======== DATA FOR THIS TASK ========
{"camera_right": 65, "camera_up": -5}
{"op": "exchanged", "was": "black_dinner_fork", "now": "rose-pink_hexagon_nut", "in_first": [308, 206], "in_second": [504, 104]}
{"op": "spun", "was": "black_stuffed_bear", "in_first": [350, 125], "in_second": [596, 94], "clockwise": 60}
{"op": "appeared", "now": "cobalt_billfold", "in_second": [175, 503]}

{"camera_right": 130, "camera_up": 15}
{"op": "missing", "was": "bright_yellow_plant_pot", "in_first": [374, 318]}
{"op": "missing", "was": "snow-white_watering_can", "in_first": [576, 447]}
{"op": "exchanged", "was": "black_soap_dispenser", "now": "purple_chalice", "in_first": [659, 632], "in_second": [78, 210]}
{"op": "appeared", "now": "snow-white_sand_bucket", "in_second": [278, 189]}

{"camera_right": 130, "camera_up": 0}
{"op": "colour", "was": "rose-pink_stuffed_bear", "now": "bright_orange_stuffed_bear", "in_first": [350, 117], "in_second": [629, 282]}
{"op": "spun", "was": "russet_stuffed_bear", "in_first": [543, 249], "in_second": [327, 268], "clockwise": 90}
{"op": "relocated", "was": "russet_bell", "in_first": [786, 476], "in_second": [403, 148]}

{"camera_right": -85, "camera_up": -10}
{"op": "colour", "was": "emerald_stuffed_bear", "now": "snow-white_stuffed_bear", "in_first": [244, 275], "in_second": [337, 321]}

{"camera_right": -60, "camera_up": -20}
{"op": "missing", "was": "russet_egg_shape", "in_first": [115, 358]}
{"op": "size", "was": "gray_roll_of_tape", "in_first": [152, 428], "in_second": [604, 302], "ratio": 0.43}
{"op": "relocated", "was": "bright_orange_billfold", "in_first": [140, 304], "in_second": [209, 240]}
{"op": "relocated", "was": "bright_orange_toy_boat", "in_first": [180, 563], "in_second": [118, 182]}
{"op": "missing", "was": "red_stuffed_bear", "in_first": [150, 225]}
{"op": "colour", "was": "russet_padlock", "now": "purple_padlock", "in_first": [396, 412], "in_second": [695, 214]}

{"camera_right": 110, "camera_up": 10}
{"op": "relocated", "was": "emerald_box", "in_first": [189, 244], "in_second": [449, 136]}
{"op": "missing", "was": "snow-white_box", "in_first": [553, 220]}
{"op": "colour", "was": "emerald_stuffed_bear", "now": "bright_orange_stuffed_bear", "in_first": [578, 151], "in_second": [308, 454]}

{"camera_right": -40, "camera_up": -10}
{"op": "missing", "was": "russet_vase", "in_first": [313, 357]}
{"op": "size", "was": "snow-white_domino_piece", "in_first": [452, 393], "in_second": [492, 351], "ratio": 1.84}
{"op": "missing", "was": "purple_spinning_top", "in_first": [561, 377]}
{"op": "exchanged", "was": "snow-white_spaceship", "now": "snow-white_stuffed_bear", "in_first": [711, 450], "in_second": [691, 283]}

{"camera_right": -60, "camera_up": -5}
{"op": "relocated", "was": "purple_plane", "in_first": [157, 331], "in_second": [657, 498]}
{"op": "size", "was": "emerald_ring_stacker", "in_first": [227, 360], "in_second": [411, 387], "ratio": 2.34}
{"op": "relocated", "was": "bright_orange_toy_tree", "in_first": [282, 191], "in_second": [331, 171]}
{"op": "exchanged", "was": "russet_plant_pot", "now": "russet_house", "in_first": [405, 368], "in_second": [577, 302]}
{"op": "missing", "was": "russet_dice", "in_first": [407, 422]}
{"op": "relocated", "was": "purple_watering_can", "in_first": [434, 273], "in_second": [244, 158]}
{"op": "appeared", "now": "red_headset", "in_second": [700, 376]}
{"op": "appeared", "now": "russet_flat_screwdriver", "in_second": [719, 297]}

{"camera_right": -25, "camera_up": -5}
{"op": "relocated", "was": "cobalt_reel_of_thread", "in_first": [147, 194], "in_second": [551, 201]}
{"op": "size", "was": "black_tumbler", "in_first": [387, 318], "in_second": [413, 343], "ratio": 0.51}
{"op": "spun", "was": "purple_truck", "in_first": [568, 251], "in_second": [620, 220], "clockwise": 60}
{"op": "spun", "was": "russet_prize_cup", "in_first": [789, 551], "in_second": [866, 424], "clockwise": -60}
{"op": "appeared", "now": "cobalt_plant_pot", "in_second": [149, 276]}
========
(DIRECTIONS FOR THIS TASK):
Write down the entries above again. Copy them word for word.

(OUTPUT OF THE EXERCISE):
{"camera_right": 65, "camera_up": -5}
{"op": "exchanged", "was": "black_dinner_fork", "now": "rose-pink_hexagon_nut", "in_first": [308, 206], "in_second": [504, 104]}
{"op": "spun", "was": "black_stuffed_bear", "in_first": [350, 125], "in_second": [596, 94], "clockwise": 60}
{"op": "appeared", "now": "cobalt_billfold", "in_second": [175, 503]}

{"camera_right": 130, "camera_up": 15}
{"op": "missing", "was": "bright_yellow_plant_pot", "in_first": [374, 318]}
{"op": "missing", "was": "snow-white_watering_can", "in_first": [576, 447]}
{"op": "exchanged", "was": "black_soap_dispenser", "now": "purple_chalice", "in_first": [659, 632], "in_second": [78, 210]}
{"op": "appeared", "now": "snow-white_sand_bucket", "in_second": [278, 189]}

{"camera_right": 130, "camera_up": 0}
{"op": "colour", "was": "rose-pink_stuffed_bear", "now": "bright_orange_stuffed_bear", "in_first": [350, 117], "in_second": [629, 282]}
{"op": "spun", "was": "russet_stuffed_bear", "in_first": [543, 249], "in_second": [327, 268], "clockwise": 90}
{"op": "relocated", "was": "russet_bell", "in_first": [786, 476], "in_second": [403, 148]}

{"camera_right": -85, "camera_up": -10}
{"op": "colour", "was": "emerald_stuffed_bear", "now": "snow-white_stuffed_bear", "in_first": [244, 275], "in_second": [337, 321]}

{"camera_right": -60, "camera_up": -20}
{"op": "missing", "was": "russet_egg_shape", "in_first": [115, 358]}
{"op": "size", "was": "gray_roll_of_tape", "in_first": [152, 428], "in_second": [604, 302], "ratio": 0.43}
{"op": "relocated", "was": "bright_orange_billfold", "in_first": [140, 304], "in_second": [209, 240]}
{"op": "relocated", "was": "bright_orange_toy_boat", "in_first": [180, 563], "in_second": [118, 182]}
{"op": "missing", "was": "red_stuffed_bear", "in_first": [150, 225]}
{"op": "colour", "was": "russet_padlock", "now": "purple_padlock", "in_first": [396, 412], "in_second": [695, 214]}

{"camera_right": 110, "camera_up": 10}
{"op": "relocated", "was": "emerald_box", "in_first": [189, 244], "in_second": [449, 136]}
{"op": "missing", "was": "snow-white_box", "in_first": [553, 220]}
{"op": "colour", "was": "emerald_stuffed_bear", "now": "bright_orange_stuffed_bear", "in_first": [578, 151], "in_second": [308, 454]}

{"camera_right": -40, "camera_up": -10}
{"op": "missing", "was": "russet_vase", "in_first": [313, 357]}
{"op": "size", "was": "snow-white_domino_piece", "in_first": [452, 393], "in_second": [492, 351], "ratio": 1.84}
{"op": "missing", "was": "purple_spinning_top", "in_first": [561, 377]}
{"op": "exchanged", "was": "snow-white_spaceship", "now": "snow-white_stuffed_bear", "in_first": [711, 450], "in_second": [691, 283]}

{"camera_right": -60, "camera_up": -5}
{"op": "relocated", "was": "purple_plane", "in_first": [157, 331], "in_second": [657, 498]}
{"op": "size", "was": "emerald_ring_stacker", "in_first": [227, 360], "in_second": [411, 387], "ratio": 2.34}
{"op": "relocated", "was": "bright_orange_toy_tree", "in_first": [282, 191], "in_second": [331, 171]}
{"op": "exchanged", "was": "russet_plant_pot", "now": "russet_house", "in_first": [405, 368], "in_second": [577, 302]}
{"op": "missing", "was": "russet_dice", "in_first": [407, 422]}
{"op": "relocated", "was": "purple_watering_can", "in_first": [434, 273], "in_second": [244, 158]}
{"op": "appeared", "now": "red_headset", "in_second": [700, 376]}
{"op": "appeared", "now": "russet_flat_screwdriver", "in_second": [719, 297]}

{"camera_right": -25, "camera_up": -5}
{"op": "relocated", "was": "cobalt_reel_of_thread", "in_first": [147, 194], "in_second": [551, 201]}
{"op": "size", "was": "black_tumbler", "in_first": [387, 318], "in_second": [413, 343], "ratio": 0.51}
{"op": "spun", "was": "purple_truck", "in_first": [568, 251], "in_second": [620, 220], "clockwise": 60}
{"op": "spun", "was": "russet_prize_cup", "in_first": [789, 551], "in_second": [866, 424], "clockwise": -60}
{"op": "appeared", "now": "cobalt_plant_pot", "in_second": [149, 276]}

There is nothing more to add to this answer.